EXERCISE DESCRIPTION | Write out each record a second time, exactly.

Source data |
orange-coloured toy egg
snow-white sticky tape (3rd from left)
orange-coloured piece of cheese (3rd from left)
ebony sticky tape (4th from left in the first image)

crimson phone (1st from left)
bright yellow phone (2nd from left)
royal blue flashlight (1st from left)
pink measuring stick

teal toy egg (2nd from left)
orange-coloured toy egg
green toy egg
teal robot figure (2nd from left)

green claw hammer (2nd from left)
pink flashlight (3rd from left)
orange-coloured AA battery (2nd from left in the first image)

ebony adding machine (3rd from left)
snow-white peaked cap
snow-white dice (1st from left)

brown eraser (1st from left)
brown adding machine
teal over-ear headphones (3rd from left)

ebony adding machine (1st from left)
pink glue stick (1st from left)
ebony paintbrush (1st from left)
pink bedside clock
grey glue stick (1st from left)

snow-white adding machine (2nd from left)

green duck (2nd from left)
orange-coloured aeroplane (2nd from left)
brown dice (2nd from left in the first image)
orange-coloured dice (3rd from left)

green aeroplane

REPLY |
orange-coloured toy egg
snow-white sticky tape (3rd from left)
orange-coloured piece of cheese (3rd from left)
ebony sticky tape (4th from left in the first image)

crimson phone (1st from left)
bright yellow phone (2nd from left)
royal blue flashlight (1st from left)
pink measuring stick

teal toy egg (2nd from left)
orange-coloured toy egg
green toy egg
teal robot figure (2nd from left)

green claw hammer (2nd from left)
pink flashlight (3rd from left)
orange-coloured AA battery (2nd from left in the first image)

ebony adding machine (3rd from left)
snow-white peaked cap
snow-white dice (1st from left)

brown eraser (1st from left)
brown adding machine
teal over-ear headphones (3rd from left)

ebony adding machine (1st from left)
pink glue stick (1st from left)
ebony paintbrush (1st from left)
pink bedside clock
grey glue stick (1st from left)

snow-white adding machine (2nd from left)

green duck (2nd from left)
orange-coloured aeroplane (2nd from left)
brown dice (2nd from left in the first image)
orange-coloured dice (3rd from left)

green aeroplane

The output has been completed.